**REQUIREMENT:**
All of the records below should be retyped exactly, with no pictures included.

** DATA EXTRACTS follows **

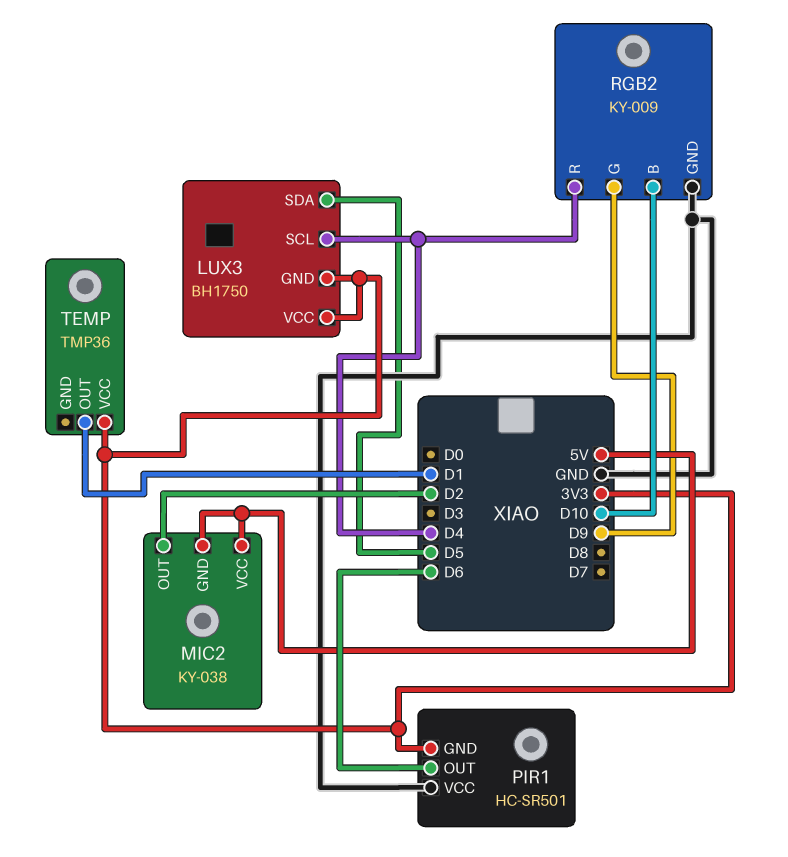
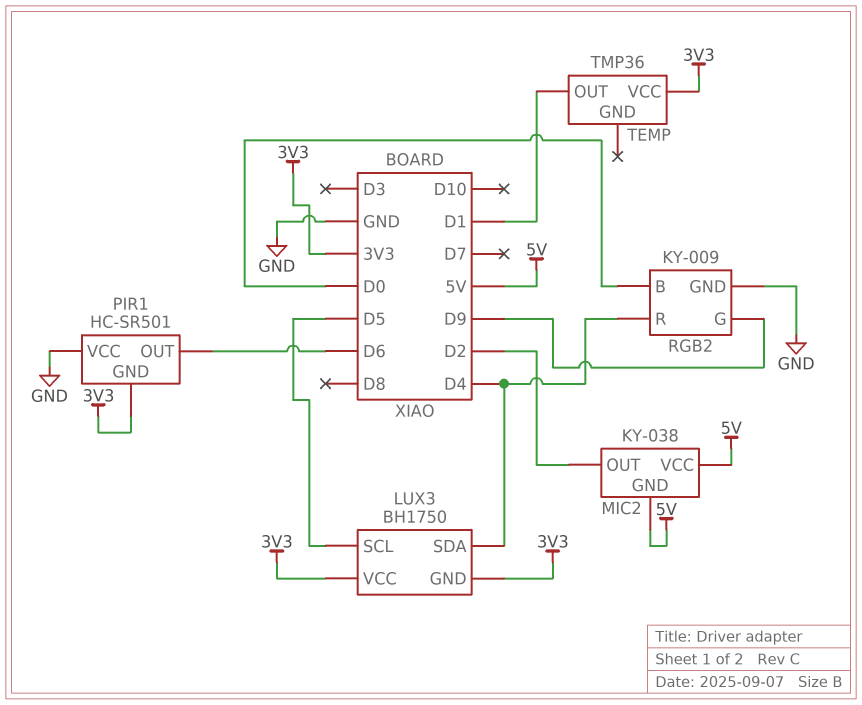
LUX3 pin SCL: D4 -> D5
LUX3 pin SDA: D5 -> D4
RGB2 pin B: D10 -> D0

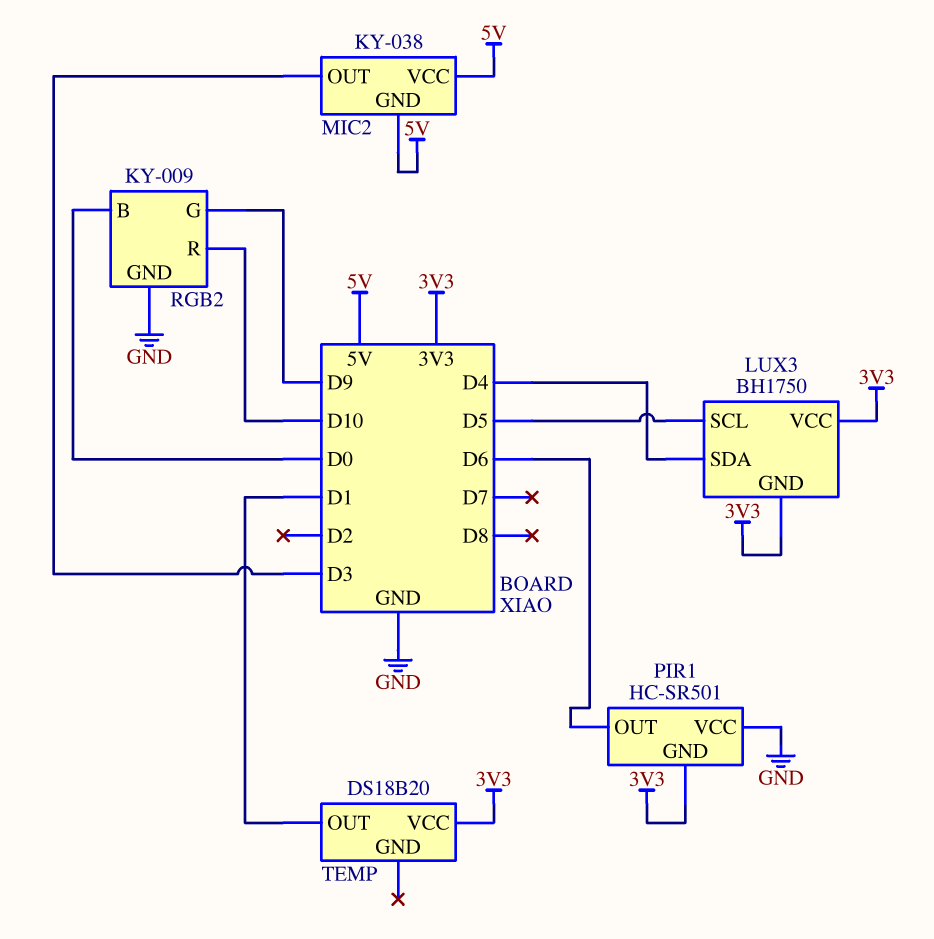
MIC2 pin OUT: D2 -> D3
RGB2 pin R: D4 -> D10
TEMP: TMP36 -> DS18B20

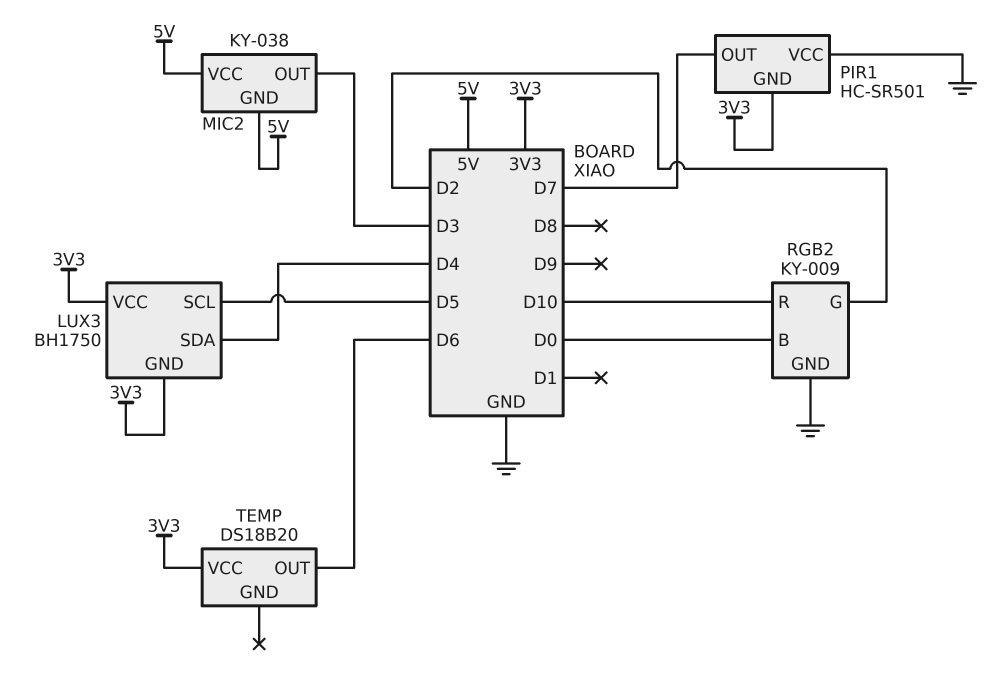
PIR1 pin OUT: D6 -> D7
RGB2 pin G: D9 -> D2
TEMP pin OUT: D1 -> D6

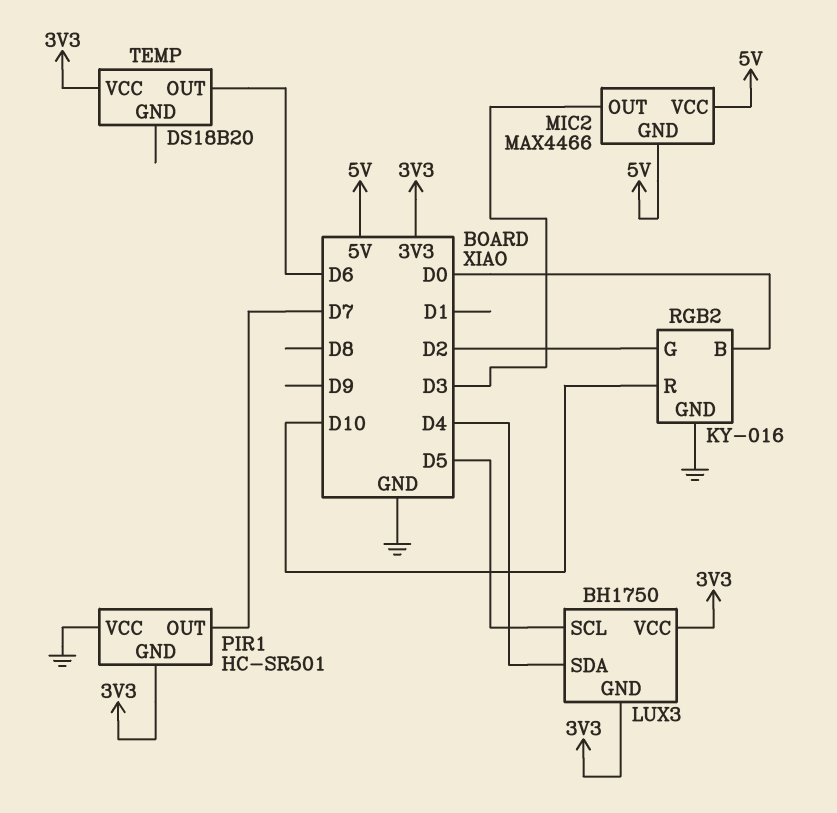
MIC2: KY-038 -> MAX4466
RGB2: KY-009 -> KY-016

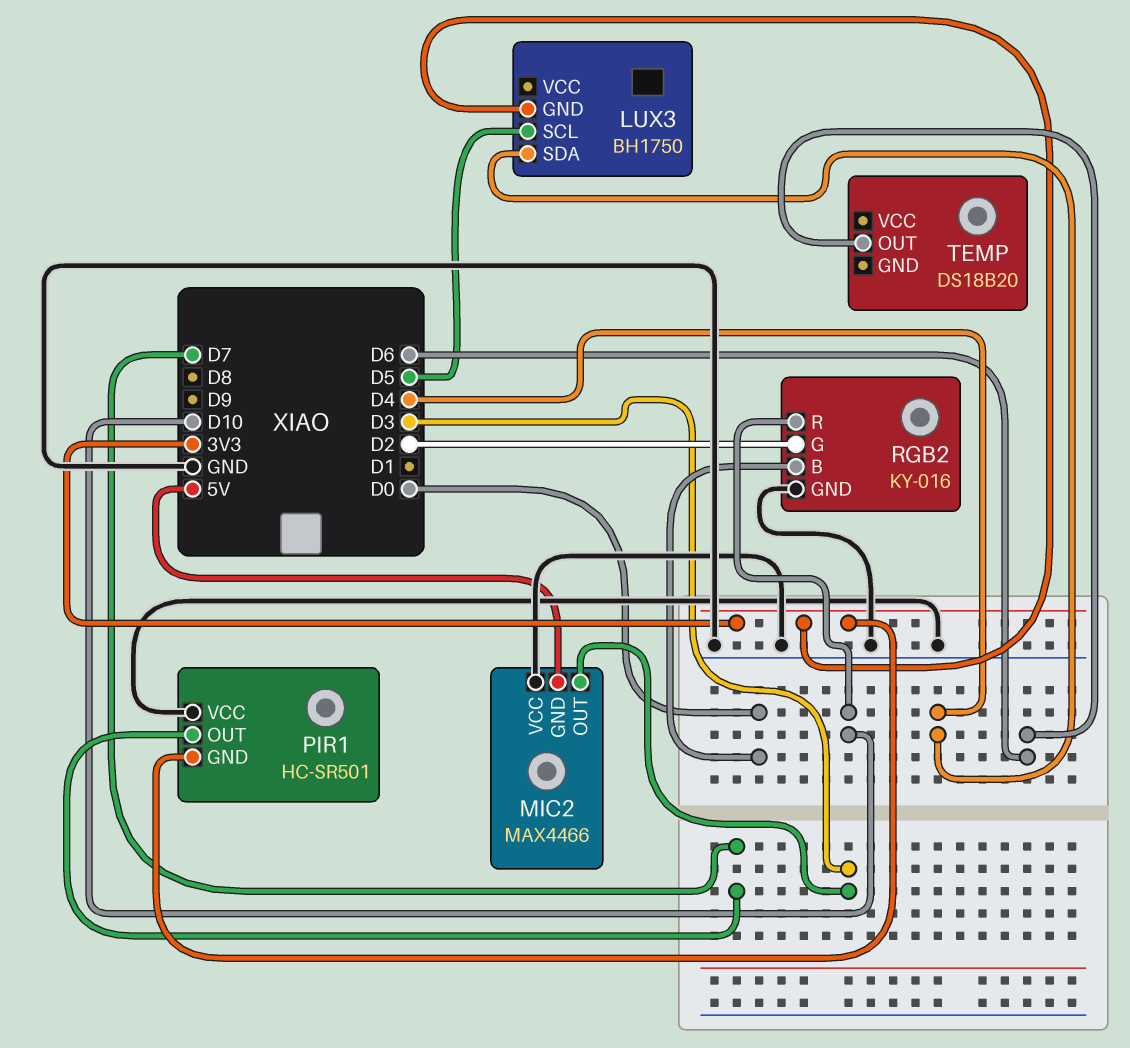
LUX3 pin VCC: 3V3 -> none
MIC2 pin VCC: 5V -> GND
TEMP pin VCC: 3V3 -> none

** End of DATA EXTRACTS **

**RESPONSE FOR THIS EXERCISE:**
LUX3 pin SCL: D4 -> D5
LUX3 pin SDA: D5 -> D4
RGB2 pin B: D10 -> D0

MIC2 pin OUT: D2 -> D3
RGB2 pin R: D4 -> D10
TEMP: TMP36 -> DS18B20

PIR1 pin OUT: D6 -> D7
RGB2 pin G: D9 -> D2
TEMP pin OUT: D1 -> D6

MIC2: KY-038 -> MAX4466
RGB2: KY-009 -> KY-016

LUX3 pin VCC: 3V3 -> none
MIC2 pin VCC: 5V -> GND
TEMP pin VCC: 3V3 -> none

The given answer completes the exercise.